== EXERCISE AIM ==
Report the number of lines of the listing below containing the string "headset", with nothing added.

== INFORMATION PROVIDED ==
○ ○ ○ ○
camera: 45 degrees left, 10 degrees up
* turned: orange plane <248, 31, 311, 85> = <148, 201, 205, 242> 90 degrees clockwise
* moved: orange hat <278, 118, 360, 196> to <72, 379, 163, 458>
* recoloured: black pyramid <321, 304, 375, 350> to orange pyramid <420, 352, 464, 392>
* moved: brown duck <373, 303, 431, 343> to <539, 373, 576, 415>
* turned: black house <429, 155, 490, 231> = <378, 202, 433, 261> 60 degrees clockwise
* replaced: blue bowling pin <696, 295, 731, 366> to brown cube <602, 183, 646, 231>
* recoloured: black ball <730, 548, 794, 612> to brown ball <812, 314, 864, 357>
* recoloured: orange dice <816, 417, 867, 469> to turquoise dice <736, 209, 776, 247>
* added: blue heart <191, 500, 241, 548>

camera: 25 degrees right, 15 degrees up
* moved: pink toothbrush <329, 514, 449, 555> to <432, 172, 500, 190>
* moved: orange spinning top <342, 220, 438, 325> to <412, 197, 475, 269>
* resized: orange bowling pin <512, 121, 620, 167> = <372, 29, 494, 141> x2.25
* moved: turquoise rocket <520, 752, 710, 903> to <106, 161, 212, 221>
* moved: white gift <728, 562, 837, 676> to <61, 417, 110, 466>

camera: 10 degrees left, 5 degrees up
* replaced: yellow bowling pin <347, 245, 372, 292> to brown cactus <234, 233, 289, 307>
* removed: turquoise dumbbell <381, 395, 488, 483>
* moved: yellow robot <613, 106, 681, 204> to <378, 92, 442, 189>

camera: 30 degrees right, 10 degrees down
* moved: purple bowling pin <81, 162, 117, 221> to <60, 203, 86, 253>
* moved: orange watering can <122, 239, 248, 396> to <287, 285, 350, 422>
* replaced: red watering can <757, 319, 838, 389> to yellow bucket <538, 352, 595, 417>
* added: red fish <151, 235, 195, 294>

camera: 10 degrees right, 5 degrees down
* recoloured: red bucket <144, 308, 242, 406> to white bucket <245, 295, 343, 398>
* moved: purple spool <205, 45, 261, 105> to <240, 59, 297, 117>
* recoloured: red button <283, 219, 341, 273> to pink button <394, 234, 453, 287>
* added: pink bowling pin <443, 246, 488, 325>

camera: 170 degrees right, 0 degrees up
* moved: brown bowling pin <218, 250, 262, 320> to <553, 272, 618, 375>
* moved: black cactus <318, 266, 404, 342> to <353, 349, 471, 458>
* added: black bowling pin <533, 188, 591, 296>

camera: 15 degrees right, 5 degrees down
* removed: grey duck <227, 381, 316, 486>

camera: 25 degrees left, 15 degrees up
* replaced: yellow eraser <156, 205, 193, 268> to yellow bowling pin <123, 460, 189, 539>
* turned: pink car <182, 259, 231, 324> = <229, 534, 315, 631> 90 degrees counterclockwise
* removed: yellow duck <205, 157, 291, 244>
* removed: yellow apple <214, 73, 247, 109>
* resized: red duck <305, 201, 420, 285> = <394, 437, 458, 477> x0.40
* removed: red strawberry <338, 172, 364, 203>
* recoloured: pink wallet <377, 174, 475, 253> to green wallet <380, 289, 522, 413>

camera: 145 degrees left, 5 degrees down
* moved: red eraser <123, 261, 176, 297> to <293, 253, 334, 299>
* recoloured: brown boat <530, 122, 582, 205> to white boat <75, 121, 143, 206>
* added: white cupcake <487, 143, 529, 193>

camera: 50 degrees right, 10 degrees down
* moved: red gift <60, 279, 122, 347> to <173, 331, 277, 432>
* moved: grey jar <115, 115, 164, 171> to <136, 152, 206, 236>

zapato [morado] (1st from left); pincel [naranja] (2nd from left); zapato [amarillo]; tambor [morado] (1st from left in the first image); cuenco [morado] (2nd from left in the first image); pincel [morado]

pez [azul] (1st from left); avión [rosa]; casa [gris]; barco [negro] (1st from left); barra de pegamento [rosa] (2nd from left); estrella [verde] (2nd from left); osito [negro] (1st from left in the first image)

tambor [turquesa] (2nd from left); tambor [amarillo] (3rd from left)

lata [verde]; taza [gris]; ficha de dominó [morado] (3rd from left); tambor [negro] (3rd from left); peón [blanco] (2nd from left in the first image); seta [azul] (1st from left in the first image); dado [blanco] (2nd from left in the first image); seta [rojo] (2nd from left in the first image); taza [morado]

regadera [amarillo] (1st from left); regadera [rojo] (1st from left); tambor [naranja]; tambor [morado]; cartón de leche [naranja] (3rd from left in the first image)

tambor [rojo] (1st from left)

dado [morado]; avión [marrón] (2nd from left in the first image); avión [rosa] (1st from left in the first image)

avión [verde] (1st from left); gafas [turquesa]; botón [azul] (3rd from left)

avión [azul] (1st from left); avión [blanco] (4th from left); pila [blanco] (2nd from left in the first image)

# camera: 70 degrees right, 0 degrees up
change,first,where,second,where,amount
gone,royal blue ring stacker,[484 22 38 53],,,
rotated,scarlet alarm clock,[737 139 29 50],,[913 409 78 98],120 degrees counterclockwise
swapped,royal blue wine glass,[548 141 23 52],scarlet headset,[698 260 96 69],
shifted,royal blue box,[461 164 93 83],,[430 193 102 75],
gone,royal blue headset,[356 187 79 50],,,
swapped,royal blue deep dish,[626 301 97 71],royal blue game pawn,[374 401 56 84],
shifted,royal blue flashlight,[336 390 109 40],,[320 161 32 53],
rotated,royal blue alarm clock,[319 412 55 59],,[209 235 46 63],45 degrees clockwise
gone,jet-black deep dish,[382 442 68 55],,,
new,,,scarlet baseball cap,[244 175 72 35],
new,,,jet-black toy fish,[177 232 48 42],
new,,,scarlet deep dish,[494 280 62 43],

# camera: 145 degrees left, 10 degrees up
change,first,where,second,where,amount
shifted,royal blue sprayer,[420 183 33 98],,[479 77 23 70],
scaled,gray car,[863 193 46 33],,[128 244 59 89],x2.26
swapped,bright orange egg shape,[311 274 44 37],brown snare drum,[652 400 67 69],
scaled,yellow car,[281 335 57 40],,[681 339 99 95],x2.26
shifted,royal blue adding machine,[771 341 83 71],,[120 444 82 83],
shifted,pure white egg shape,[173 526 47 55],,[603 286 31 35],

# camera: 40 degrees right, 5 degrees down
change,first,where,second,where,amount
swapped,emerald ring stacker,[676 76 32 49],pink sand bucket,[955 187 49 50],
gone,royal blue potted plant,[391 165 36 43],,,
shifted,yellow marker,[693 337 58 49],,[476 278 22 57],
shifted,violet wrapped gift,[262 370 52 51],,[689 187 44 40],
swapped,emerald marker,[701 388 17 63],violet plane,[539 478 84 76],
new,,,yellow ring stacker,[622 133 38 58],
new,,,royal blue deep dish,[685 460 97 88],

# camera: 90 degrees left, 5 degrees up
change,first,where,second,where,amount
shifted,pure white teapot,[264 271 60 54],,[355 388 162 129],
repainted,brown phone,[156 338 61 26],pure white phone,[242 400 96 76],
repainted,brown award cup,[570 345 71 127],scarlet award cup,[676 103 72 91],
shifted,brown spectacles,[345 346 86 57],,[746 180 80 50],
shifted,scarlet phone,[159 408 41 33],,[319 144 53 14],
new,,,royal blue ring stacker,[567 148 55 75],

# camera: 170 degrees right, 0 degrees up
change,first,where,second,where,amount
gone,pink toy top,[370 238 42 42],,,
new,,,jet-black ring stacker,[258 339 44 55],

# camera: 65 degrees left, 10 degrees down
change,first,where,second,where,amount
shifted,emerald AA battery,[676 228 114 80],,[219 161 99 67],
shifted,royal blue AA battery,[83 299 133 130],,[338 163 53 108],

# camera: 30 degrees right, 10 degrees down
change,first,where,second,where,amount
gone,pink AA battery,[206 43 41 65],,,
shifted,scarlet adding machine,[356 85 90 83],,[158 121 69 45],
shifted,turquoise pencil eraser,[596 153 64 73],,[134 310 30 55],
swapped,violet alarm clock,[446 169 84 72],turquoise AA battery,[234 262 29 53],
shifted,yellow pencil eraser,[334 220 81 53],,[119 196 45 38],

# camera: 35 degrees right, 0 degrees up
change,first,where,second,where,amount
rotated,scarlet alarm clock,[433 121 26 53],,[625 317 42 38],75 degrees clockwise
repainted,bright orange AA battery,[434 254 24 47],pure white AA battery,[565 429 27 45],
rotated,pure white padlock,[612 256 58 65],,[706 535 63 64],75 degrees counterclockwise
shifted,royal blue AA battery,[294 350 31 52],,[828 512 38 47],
○ ○ ○ ○
== RESPONSE TO THIS TASK ==
2